EXERCISE INSTRUCTIONS:
Can you restate the records below word for word?
+-------+
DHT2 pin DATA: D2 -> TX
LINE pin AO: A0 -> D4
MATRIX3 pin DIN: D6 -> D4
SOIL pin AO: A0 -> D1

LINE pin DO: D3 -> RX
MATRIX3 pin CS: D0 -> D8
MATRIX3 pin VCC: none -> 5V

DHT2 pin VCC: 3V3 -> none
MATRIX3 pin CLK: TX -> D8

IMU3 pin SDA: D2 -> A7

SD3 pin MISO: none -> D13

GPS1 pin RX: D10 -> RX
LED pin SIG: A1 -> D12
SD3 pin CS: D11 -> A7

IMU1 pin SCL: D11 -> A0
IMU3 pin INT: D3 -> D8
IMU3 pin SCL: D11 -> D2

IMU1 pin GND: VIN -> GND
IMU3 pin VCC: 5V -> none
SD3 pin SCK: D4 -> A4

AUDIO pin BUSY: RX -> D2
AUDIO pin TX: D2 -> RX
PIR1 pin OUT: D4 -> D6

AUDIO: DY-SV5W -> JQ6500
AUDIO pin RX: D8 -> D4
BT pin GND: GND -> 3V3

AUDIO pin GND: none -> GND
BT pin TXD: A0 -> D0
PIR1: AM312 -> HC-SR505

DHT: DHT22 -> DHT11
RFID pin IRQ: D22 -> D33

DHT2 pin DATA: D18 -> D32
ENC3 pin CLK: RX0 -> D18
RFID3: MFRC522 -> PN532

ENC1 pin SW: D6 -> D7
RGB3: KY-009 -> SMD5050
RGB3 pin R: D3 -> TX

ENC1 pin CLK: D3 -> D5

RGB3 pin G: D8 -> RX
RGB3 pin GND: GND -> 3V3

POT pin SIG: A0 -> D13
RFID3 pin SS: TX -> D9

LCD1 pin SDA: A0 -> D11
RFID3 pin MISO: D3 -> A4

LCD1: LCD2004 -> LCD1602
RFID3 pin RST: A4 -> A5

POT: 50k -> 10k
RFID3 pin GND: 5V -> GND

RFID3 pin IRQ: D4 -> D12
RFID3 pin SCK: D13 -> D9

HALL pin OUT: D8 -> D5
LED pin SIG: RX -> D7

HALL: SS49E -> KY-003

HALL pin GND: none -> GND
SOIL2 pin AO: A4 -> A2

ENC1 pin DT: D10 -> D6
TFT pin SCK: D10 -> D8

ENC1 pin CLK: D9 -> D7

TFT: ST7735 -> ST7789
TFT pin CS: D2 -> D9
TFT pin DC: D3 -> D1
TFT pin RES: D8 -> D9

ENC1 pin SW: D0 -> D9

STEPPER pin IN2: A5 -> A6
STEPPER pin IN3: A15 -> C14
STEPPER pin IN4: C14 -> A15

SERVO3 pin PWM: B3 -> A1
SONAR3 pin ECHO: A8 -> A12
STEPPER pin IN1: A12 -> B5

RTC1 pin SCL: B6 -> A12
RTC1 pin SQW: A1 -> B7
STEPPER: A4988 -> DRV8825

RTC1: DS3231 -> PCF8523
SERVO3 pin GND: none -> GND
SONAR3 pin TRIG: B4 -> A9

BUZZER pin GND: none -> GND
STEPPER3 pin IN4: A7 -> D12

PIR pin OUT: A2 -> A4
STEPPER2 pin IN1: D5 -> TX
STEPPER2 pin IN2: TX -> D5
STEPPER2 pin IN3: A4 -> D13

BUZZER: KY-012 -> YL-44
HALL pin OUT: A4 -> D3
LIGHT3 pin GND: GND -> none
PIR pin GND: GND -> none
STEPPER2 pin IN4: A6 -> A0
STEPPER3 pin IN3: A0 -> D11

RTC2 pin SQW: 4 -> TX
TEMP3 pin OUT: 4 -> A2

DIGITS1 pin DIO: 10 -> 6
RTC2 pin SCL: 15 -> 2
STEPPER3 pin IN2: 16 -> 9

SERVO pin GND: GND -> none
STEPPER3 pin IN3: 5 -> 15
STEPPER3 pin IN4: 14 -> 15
+-------+
EXPECTED ANSWER:
DHT2 pin DATA: D2 -> TX
LINE pin AO: A0 -> D4
MATRIX3 pin DIN: D6 -> D4
SOIL pin AO: A0 -> D1

LINE pin DO: D3 -> RX
MATRIX3 pin CS: D0 -> D8
MATRIX3 pin VCC: none -> 5V

DHT2 pin VCC: 3V3 -> none
MATRIX3 pin CLK: TX -> D8

IMU3 pin SDA: D2 -> A7

SD3 pin MISO: none -> D13

GPS1 pin RX: D10 -> RX
LED pin SIG: A1 -> D12
SD3 pin CS: D11 -> A7

IMU1 pin SCL: D11 -> A0
IMU3 pin INT: D3 -> D8
IMU3 pin SCL: D11 -> D2

IMU1 pin GND: VIN -> GND
IMU3 pin VCC: 5V -> none
SD3 pin SCK: D4 -> A4

AUDIO pin BUSY: RX -> D2
AUDIO pin TX: D2 -> RX
PIR1 pin OUT: D4 -> D6

AUDIO: DY-SV5W -> JQ6500
AUDIO pin RX: D8 -> D4
BT pin GND: GND -> 3V3

AUDIO pin GND: none -> GND
BT pin TXD: A0 -> D0
PIR1: AM312 -> HC-SR505

DHT: DHT22 -> DHT11
RFID pin IRQ: D22 -> D33

DHT2 pin DATA: D18 -> D32
ENC3 pin CLK: RX0 -> D18
RFID3: MFRC522 -> PN532

ENC1 pin SW: D6 -> D7
RGB3: KY-009 -> SMD5050
RGB3 pin R: D3 -> TX

ENC1 pin CLK: D3 -> D5

RGB3 pin G: D8 -> RX
RGB3 pin GND: GND -> 3V3

POT pin SIG: A0 -> D13
RFID3 pin SS: TX -> D9

LCD1 pin SDA: A0 -> D11
RFID3 pin MISO: D3 -> A4

LCD1: LCD2004 -> LCD1602
RFID3 pin RST: A4 -> A5

POT: 50k -> 10k
RFID3 pin GND: 5V -> GND

RFID3 pin IRQ: D4 -> D12
RFID3 pin SCK: D13 -> D9

HALL pin OUT: D8 -> D5
LED pin SIG: RX -> D7

HALL: SS49E -> KY-003

HALL pin GND: none -> GND
SOIL2 pin AO: A4 -> A2

ENC1 pin DT: D10 -> D6
TFT pin SCK: D10 -> D8

ENC1 pin CLK: D9 -> D7

TFT: ST7735 -> ST7789
TFT pin CS: D2 -> D9
TFT pin DC: D3 -> D1
TFT pin RES: D8 -> D9

ENC1 pin SW: D0 -> D9

STEPPER pin IN2: A5 -> A6
STEPPER pin IN3: A15 -> C14
STEPPER pin IN4: C14 -> A15

SERVO3 pin PWM: B3 -> A1
SONAR3 pin ECHO: A8 -> A12
STEPPER pin IN1: A12 -> B5

RTC1 pin SCL: B6 -> A12
RTC1 pin SQW: A1 -> B7
STEPPER: A4988 -> DRV8825

RTC1: DS3231 -> PCF8523
SERVO3 pin GND: none -> GND
SONAR3 pin TRIG: B4 -> A9

BUZZER pin GND: none -> GND
STEPPER3 pin IN4: A7 -> D12

PIR pin OUT: A2 -> A4
STEPPER2 pin IN1: D5 -> TX
STEPPER2 pin IN2: TX -> D5
STEPPER2 pin IN3: A4 -> D13

BUZZER: KY-012 -> YL-44
HALL pin OUT: A4 -> D3
LIGHT3 pin GND: GND -> none
PIR pin GND: GND -> none
STEPPER2 pin IN4: A6 -> A0
STEPPER3 pin IN3: A0 -> D11

RTC2 pin SQW: 4 -> TX
TEMP3 pin OUT: 4 -> A2

DIGITS1 pin DIO: 10 -> 6
RTC2 pin SCL: 15 -> 2
STEPPER3 pin IN2: 16 -> 9

SERVO pin GND: GND -> none
STEPPER3 pin IN3: 5 -> 15
STEPPER3 pin IN4: 14 -> 15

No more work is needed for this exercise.